PROBLEM: Write out each entry once more so that it matches the original exactly.

╭──

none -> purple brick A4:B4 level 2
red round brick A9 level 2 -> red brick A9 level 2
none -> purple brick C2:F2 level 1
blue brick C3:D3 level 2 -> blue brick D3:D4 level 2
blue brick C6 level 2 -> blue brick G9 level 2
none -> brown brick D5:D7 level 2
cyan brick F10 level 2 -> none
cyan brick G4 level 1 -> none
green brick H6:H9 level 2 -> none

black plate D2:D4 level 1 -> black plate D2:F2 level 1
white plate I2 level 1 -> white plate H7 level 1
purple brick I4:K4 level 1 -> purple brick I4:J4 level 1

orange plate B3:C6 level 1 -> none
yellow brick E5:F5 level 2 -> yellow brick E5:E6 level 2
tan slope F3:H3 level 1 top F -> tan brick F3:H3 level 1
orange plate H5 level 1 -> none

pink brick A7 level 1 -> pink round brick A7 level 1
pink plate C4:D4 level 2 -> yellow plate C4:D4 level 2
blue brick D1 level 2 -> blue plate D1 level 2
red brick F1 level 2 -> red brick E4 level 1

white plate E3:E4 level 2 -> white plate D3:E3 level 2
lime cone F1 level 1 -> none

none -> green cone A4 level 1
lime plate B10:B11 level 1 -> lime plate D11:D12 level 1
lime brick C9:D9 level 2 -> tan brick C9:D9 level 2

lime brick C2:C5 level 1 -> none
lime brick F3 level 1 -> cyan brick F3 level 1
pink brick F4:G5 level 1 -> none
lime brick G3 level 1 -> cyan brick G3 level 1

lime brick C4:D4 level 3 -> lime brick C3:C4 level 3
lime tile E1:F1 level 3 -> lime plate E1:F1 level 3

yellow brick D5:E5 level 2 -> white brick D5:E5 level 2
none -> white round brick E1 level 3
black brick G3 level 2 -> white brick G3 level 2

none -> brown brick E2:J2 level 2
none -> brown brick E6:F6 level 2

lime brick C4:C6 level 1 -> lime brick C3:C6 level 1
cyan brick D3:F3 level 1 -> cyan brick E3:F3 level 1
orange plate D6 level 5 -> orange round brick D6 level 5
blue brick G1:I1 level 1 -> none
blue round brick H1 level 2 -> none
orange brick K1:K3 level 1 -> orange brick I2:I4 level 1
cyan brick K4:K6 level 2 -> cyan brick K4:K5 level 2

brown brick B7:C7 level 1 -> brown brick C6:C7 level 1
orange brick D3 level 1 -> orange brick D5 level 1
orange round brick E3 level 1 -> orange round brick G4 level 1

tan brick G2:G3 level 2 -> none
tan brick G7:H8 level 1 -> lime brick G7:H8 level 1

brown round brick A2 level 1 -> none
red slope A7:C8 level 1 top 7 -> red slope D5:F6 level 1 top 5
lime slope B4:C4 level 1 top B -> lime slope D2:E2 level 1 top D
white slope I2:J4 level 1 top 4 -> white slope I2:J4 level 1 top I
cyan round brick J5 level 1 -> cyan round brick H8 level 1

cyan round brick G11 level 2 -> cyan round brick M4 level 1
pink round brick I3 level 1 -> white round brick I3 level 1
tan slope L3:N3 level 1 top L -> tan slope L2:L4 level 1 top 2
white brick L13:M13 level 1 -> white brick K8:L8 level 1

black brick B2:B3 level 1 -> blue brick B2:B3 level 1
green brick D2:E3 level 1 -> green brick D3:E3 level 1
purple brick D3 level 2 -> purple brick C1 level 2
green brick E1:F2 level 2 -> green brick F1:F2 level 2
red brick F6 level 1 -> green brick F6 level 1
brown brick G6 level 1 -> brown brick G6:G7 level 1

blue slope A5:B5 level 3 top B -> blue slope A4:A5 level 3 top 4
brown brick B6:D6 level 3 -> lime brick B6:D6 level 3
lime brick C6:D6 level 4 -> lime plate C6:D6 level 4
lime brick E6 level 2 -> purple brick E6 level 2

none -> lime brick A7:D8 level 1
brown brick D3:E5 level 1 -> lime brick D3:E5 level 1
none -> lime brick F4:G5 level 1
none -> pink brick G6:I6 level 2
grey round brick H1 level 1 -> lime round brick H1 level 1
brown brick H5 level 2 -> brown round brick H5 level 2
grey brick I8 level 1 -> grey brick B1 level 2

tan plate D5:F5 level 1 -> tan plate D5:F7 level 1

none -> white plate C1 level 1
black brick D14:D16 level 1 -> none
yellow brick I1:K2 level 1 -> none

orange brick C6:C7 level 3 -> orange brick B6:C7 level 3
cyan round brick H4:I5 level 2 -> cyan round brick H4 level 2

╰──

YOUR RESPONSE:
none -> purple brick A4:B4 level 2
red round brick A9 level 2 -> red brick A9 level 2
none -> purple brick C2:F2 level 1
blue brick C3:D3 level 2 -> blue brick D3:D4 level 2
blue brick C6 level 2 -> blue brick G9 level 2
none -> brown brick D5:D7 level 2
cyan brick F10 level 2 -> none
cyan brick G4 level 1 -> none
green brick H6:H9 level 2 -> none

black plate D2:D4 level 1 -> black plate D2:F2 level 1
white plate I2 level 1 -> white plate H7 level 1
purple brick I4:K4 level 1 -> purple brick I4:J4 level 1

orange plate B3:C6 level 1 -> none
yellow brick E5:F5 level 2 -> yellow brick E5:E6 level 2
tan slope F3:H3 level 1 top F -> tan brick F3:H3 level 1
orange plate H5 level 1 -> none

pink brick A7 level 1 -> pink round brick A7 level 1
pink plate C4:D4 level 2 -> yellow plate C4:D4 level 2
blue brick D1 level 2 -> blue plate D1 level 2
red brick F1 level 2 -> red brick E4 level 1

white plate E3:E4 level 2 -> white plate D3:E3 level 2
lime cone F1 level 1 -> none

none -> green cone A4 level 1
lime plate B10:B11 level 1 -> lime plate D11:D12 level 1
lime brick C9:D9 level 2 -> tan brick C9:D9 level 2

lime brick C2:C5 level 1 -> none
lime brick F3 level 1 -> cyan brick F3 level 1
pink brick F4:G5 level 1 -> none
lime brick G3 level 1 -> cyan brick G3 level 1

lime brick C4:D4 level 3 -> lime brick C3:C4 level 3
lime tile E1:F1 level 3 -> lime plate E1:F1 level 3

yellow brick D5:E5 level 2 -> white brick D5:E5 level 2
none -> white round brick E1 level 3
black brick G3 level 2 -> white brick G3 level 2

none -> brown brick E2:J2 level 2
none -> brown brick E6:F6 level 2

lime brick C4:C6 level 1 -> lime brick C3:C6 level 1
cyan brick D3:F3 level 1 -> cyan brick E3:F3 level 1
orange plate D6 level 5 -> orange round brick D6 level 5
blue brick G1:I1 level 1 -> none
blue round brick H1 level 2 -> none
orange brick K1:K3 level 1 -> orange brick I2:I4 level 1
cyan brick K4:K6 level 2 -> cyan brick K4:K5 level 2

brown brick B7:C7 level 1 -> brown brick C6:C7 level 1
orange brick D3 level 1 -> orange brick D5 level 1
orange round brick E3 level 1 -> orange round brick G4 level 1

tan brick G2:G3 level 2 -> none
tan brick G7:H8 level 1 -> lime brick G7:H8 level 1

brown round brick A2 level 1 -> none
red slope A7:C8 level 1 top 7 -> red slope D5:F6 level 1 top 5
lime slope B4:C4 level 1 top B -> lime slope D2:E2 level 1 top D
white slope I2:J4 level 1 top 4 -> white slope I2:J4 level 1 top I
cyan round brick J5 level 1 -> cyan round brick H8 level 1

cyan round brick G11 level 2 -> cyan round brick M4 level 1
pink round brick I3 level 1 -> white round brick I3 level 1
tan slope L3:N3 level 1 top L -> tan slope L2:L4 level 1 top 2
white brick L13:M13 level 1 -> white brick K8:L8 level 1

black brick B2:B3 level 1 -> blue brick B2:B3 level 1
green brick D2:E3 level 1 -> green brick D3:E3 level 1
purple brick D3 level 2 -> purple brick C1 level 2
green brick E1:F2 level 2 -> green brick F1:F2 level 2
red brick F6 level 1 -> green brick F6 level 1
brown brick G6 level 1 -> brown brick G6:G7 level 1

blue slope A5:B5 level 3 top B -> blue slope A4:A5 level 3 top 4
brown brick B6:D6 level 3 -> lime brick B6:D6 level 3
lime brick C6:D6 level 4 -> lime plate C6:D6 level 4
lime brick E6 level 2 -> purple brick E6 level 2

none -> lime brick A7:D8 level 1
brown brick D3:E5 level 1 -> lime brick D3:E5 level 1
none -> lime brick F4:G5 level 1
none -> pink brick G6:I6 level 2
grey round brick H1 level 1 -> lime round brick H1 level 1
brown brick H5 level 2 -> brown round brick H5 level 2
grey brick I8 level 1 -> grey brick B1 level 2

tan plate D5:F5 level 1 -> tan plate D5:F7 level 1

none -> white plate C1 level 1
black brick D14:D16 level 1 -> none
yellow brick I1:K2 level 1 -> none

orange brick C6:C7 level 3 -> orange brick B6:C7 level 3
cyan round brick H4:I5 level 2 -> cyan round brick H4 level 2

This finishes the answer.